Exercise goal:
Copy the lines below word for word, starting with the line that contains "This screenshot has" and going on through the line that contains "From a real-world perspective, is".
%%
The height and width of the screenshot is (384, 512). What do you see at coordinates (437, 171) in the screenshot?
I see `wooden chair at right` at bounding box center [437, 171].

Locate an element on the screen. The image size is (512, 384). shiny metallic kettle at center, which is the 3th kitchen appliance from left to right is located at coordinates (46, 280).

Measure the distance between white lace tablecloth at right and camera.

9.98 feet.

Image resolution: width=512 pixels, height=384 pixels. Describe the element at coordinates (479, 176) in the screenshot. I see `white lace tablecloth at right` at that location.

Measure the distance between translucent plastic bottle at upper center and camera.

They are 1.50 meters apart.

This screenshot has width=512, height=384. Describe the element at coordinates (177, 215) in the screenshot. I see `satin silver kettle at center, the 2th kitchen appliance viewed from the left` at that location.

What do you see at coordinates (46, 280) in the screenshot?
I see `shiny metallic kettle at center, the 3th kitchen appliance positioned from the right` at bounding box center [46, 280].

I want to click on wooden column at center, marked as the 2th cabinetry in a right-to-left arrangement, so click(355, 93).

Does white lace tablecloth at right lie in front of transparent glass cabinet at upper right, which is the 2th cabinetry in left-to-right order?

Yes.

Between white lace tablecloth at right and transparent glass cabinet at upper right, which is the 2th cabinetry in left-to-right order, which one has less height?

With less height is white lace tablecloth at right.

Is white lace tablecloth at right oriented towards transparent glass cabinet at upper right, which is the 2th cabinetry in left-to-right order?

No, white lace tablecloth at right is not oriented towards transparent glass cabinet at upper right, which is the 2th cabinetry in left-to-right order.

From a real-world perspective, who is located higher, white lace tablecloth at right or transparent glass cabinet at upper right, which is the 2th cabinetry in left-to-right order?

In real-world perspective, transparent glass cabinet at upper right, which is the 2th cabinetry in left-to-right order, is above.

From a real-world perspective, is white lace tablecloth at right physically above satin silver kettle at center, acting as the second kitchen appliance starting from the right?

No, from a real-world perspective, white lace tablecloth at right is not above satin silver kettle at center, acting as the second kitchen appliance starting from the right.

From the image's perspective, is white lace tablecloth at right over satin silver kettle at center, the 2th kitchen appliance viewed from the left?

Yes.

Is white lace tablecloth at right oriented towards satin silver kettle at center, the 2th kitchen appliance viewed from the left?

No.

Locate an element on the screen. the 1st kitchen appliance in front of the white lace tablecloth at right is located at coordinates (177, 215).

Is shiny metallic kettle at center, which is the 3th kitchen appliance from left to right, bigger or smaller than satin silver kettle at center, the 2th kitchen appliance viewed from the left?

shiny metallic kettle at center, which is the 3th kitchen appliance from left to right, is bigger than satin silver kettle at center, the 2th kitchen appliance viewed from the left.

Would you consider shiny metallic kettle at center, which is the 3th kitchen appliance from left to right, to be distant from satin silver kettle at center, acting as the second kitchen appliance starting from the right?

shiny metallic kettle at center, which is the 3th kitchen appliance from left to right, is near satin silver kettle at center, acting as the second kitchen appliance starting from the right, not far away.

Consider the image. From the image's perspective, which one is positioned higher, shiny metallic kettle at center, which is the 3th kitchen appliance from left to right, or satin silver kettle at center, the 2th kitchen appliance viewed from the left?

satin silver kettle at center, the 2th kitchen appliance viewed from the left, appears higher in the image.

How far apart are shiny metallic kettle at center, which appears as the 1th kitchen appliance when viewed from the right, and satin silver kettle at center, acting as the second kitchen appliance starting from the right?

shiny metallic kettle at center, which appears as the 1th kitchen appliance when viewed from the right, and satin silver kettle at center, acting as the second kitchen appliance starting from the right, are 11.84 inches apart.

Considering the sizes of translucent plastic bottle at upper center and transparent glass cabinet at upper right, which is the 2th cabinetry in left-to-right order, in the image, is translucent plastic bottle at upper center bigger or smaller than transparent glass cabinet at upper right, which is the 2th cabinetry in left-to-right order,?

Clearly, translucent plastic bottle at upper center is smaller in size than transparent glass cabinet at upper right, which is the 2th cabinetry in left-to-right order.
%%
Result for this task:
This screenshot has width=512, height=384. Describe the element at coordinates (177, 215) in the screenshot. I see `satin silver kettle at center, the 2th kitchen appliance viewed from the left` at that location.

What do you see at coordinates (46, 280) in the screenshot?
I see `shiny metallic kettle at center, the 3th kitchen appliance positioned from the right` at bounding box center [46, 280].

I want to click on wooden column at center, marked as the 2th cabinetry in a right-to-left arrangement, so click(355, 93).

Does white lace tablecloth at right lie in front of transparent glass cabinet at upper right, which is the 2th cabinetry in left-to-right order?

Yes.

Between white lace tablecloth at right and transparent glass cabinet at upper right, which is the 2th cabinetry in left-to-right order, which one has less height?

With less height is white lace tablecloth at right.

Is white lace tablecloth at right oriented towards transparent glass cabinet at upper right, which is the 2th cabinetry in left-to-right order?

No, white lace tablecloth at right is not oriented towards transparent glass cabinet at upper right, which is the 2th cabinetry in left-to-right order.

From a real-world perspective, who is located higher, white lace tablecloth at right or transparent glass cabinet at upper right, which is the 2th cabinetry in left-to-right order?

In real-world perspective, transparent glass cabinet at upper right, which is the 2th cabinetry in left-to-right order, is above.

From a real-world perspective, is white lace tablecloth at right physically above satin silver kettle at center, acting as the second kitchen appliance starting from the right?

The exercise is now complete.